====== PROVIDED DATA

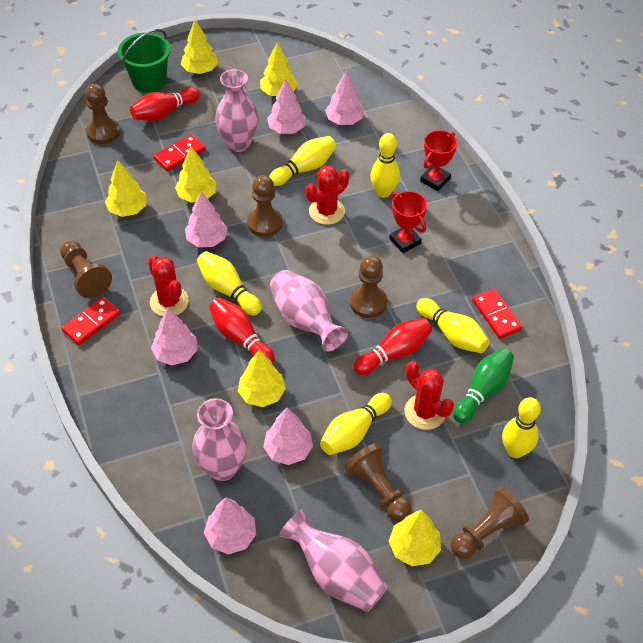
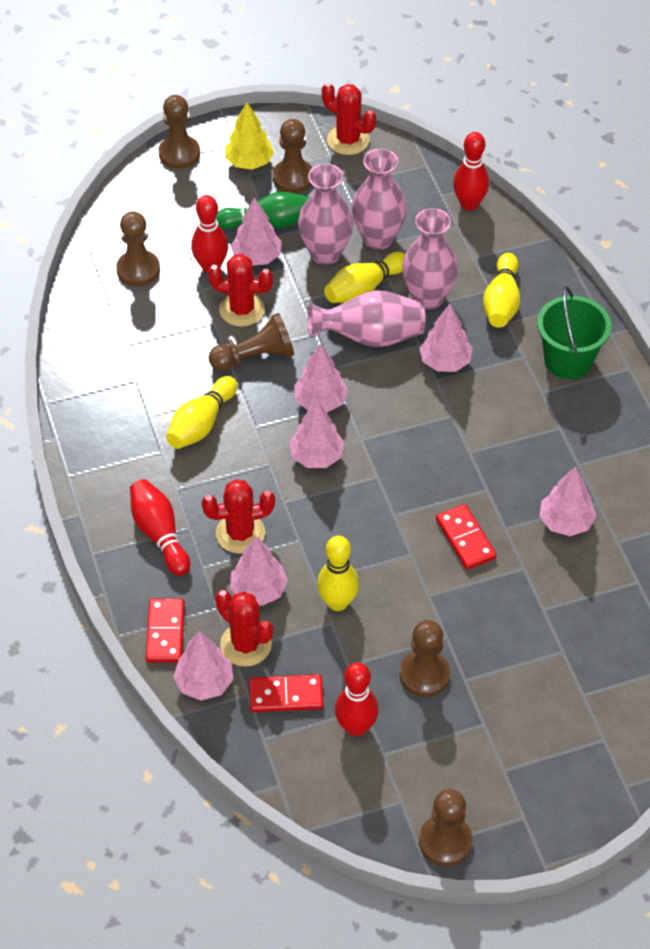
pink tree: 6 -> 7
red bowling pin: 3 -> 4
red cactus: 3 -> 4
red trophy: 2 -> 0
yellow bowling pin: 6 -> 4
yellow tree: 6 -> 1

============

ASSIGNMENT:
Restate word for word the lines running from the line that holds "red trophy: 2 -> 0" to the final line of the entries.

TASK RESPONSE:
red trophy: 2 -> 0
yellow bowling pin: 6 -> 4
yellow tree: 6 -> 1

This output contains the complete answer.